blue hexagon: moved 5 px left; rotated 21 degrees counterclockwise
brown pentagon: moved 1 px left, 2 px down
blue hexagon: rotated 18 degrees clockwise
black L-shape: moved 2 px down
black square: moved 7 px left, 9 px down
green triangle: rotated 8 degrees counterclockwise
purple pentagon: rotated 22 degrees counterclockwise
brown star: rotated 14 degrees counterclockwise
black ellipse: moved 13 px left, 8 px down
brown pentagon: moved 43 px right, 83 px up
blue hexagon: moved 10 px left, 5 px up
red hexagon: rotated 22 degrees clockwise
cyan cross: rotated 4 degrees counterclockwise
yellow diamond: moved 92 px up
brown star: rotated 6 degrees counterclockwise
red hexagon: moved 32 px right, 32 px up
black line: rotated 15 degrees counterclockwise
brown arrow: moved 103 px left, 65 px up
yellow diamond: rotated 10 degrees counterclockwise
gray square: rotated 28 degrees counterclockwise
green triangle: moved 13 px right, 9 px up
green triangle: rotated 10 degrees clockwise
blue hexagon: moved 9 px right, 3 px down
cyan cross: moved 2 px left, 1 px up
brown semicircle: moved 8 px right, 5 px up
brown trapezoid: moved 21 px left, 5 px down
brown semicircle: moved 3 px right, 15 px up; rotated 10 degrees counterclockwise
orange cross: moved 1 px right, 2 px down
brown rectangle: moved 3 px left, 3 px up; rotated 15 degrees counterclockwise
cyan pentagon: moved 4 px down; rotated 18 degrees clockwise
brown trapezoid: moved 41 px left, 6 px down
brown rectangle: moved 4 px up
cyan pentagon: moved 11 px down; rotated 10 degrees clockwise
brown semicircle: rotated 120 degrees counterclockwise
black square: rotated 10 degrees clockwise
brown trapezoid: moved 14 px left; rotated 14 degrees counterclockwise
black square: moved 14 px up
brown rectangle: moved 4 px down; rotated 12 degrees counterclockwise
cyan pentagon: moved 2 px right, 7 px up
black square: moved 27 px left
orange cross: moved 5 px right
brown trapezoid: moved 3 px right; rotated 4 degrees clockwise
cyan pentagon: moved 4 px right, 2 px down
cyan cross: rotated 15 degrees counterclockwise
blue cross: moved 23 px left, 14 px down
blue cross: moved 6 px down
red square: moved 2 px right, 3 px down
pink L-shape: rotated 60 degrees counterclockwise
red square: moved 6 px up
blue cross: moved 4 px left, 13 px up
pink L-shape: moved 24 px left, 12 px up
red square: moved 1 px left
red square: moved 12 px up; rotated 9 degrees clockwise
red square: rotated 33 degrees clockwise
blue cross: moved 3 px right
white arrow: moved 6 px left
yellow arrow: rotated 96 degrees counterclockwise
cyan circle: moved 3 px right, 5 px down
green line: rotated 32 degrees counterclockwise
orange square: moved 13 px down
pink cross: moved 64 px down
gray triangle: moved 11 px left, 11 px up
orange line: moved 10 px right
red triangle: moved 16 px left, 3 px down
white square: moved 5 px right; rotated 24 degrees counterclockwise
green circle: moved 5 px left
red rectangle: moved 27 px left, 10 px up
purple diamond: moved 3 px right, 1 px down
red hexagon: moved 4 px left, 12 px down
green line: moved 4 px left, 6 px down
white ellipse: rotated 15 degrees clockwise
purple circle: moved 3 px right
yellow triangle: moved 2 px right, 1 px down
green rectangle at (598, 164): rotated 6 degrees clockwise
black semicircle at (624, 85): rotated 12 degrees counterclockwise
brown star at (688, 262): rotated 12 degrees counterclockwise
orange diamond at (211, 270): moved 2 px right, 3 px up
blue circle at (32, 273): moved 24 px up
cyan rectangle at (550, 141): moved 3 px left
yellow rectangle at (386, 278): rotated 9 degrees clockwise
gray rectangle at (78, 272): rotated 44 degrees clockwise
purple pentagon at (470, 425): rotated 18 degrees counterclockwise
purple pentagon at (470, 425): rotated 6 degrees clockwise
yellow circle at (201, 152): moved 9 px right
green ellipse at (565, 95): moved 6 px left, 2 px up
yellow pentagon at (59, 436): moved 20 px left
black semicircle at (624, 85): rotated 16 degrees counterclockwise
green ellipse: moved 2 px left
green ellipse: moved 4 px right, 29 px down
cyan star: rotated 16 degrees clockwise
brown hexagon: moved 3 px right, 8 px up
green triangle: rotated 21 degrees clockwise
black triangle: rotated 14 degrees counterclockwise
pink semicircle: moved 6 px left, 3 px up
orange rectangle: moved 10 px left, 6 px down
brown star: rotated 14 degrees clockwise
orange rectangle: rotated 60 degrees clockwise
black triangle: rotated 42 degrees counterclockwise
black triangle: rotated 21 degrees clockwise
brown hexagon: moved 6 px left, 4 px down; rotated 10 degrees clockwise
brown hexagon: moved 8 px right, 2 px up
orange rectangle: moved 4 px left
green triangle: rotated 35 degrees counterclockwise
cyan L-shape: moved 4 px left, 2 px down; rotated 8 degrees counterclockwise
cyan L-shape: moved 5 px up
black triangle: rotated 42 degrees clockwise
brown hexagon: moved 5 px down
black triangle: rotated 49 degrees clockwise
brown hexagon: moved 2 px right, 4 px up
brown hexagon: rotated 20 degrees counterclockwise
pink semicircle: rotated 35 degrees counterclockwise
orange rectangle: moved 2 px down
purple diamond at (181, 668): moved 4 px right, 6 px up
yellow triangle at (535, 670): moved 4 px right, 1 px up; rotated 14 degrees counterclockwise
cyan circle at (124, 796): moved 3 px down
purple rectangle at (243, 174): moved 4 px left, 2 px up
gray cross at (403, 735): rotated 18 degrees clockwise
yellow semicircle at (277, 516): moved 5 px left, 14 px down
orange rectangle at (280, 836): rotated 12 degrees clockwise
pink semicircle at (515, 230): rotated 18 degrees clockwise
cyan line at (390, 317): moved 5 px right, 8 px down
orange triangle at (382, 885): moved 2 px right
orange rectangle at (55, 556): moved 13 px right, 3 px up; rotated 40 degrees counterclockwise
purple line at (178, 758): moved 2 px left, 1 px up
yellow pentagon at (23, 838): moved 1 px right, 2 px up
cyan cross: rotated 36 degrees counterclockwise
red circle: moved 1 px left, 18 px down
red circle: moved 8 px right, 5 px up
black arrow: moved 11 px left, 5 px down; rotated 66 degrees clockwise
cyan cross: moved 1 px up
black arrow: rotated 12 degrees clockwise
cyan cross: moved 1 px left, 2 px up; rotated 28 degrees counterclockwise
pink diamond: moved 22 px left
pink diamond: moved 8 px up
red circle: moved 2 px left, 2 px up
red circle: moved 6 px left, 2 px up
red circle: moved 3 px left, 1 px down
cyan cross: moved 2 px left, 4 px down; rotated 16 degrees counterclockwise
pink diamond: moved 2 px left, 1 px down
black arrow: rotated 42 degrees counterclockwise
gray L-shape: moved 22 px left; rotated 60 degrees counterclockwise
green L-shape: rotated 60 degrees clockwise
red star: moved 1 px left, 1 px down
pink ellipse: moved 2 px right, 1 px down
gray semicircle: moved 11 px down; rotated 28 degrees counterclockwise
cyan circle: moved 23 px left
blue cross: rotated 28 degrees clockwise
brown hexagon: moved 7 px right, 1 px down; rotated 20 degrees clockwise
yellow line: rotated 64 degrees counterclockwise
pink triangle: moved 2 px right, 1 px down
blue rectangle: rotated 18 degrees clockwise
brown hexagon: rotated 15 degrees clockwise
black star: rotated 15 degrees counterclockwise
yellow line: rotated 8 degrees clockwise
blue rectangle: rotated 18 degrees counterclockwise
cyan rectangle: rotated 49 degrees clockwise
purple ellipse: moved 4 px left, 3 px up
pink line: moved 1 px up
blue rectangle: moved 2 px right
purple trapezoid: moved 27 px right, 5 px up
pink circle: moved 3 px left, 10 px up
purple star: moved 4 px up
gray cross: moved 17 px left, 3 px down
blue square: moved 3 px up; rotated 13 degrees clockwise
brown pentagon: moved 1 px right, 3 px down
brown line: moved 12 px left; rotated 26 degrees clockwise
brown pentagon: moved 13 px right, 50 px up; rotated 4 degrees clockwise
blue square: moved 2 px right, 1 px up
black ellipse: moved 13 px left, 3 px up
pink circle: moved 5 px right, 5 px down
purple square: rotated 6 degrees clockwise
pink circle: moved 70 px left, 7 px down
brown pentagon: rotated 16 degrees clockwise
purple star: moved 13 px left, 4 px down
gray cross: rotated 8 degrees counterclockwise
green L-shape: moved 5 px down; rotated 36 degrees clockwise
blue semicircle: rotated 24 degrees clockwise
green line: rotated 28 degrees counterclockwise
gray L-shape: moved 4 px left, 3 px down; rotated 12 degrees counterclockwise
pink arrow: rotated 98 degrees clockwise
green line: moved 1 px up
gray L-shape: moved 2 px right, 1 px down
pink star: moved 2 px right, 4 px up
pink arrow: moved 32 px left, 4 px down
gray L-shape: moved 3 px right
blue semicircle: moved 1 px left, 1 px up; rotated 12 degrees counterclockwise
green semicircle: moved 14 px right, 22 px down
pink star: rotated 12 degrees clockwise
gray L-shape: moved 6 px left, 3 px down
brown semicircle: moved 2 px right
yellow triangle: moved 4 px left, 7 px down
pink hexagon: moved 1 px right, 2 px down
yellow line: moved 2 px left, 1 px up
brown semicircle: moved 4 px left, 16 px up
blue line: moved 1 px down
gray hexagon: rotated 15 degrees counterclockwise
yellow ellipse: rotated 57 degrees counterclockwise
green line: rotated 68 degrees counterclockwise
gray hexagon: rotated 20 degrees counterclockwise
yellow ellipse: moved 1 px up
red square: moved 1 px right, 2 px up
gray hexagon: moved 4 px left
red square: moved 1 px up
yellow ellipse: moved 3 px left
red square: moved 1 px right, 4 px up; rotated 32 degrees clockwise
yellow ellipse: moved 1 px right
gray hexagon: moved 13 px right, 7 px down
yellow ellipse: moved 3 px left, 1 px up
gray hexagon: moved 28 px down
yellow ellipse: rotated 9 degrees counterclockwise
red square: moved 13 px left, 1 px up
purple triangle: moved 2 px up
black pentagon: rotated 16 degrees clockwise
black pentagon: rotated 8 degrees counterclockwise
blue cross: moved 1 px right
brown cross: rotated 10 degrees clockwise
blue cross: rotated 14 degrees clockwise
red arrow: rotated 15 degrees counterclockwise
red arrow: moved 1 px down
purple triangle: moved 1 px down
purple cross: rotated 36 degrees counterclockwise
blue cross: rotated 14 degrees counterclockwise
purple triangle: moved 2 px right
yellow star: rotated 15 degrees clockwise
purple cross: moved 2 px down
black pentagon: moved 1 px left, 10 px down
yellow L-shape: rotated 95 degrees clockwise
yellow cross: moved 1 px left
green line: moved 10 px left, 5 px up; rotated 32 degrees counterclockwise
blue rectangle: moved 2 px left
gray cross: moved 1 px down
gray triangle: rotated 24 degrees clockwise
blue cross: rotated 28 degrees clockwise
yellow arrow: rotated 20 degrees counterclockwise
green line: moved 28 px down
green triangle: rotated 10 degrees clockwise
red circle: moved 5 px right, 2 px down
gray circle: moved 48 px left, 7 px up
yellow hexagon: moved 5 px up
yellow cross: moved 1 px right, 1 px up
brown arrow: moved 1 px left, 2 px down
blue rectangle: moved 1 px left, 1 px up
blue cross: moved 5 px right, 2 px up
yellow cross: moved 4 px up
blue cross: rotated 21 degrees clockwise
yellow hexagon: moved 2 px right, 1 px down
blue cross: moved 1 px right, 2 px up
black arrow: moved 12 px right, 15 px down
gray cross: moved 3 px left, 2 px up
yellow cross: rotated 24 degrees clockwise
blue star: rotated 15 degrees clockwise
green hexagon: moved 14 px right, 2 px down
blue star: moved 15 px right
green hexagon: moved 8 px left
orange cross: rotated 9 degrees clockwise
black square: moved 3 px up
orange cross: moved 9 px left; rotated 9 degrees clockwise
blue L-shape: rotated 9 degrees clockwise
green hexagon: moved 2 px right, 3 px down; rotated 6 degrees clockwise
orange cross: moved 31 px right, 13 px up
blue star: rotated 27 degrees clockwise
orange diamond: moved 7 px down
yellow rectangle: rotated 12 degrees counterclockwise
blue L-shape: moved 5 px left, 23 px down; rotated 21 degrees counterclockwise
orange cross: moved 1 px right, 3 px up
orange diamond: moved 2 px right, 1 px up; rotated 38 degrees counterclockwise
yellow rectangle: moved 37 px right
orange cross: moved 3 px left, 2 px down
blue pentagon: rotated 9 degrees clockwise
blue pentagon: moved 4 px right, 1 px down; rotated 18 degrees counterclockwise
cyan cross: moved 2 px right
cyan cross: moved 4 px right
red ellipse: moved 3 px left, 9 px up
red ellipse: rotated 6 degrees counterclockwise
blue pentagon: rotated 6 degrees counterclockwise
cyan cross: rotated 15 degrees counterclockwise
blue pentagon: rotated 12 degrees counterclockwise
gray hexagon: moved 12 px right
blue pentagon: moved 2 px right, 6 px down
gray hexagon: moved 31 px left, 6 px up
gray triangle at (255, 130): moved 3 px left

Exercise goal: Retype the entries above, from the first one up to and including the line with "blue hexagon: moved 10 px left, 5 px up".

Answer to the exercise:
blue hexagon: moved 5 px left; rotated 21 degrees counterclockwise
brown pentagon: moved 1 px left, 2 px down
blue hexagon: rotated 18 degrees clockwise
black L-shape: moved 2 px down
black square: moved 7 px left, 9 px down
green triangle: rotated 8 degrees counterclockwise
purple pentagon: rotated 22 degrees counterclockwise
brown star: rotated 14 degrees counterclockwise
black ellipse: moved 13 px left, 8 px down
brown pentagon: moved 43 px right, 83 px up
blue hexagon: moved 10 px left, 5 px up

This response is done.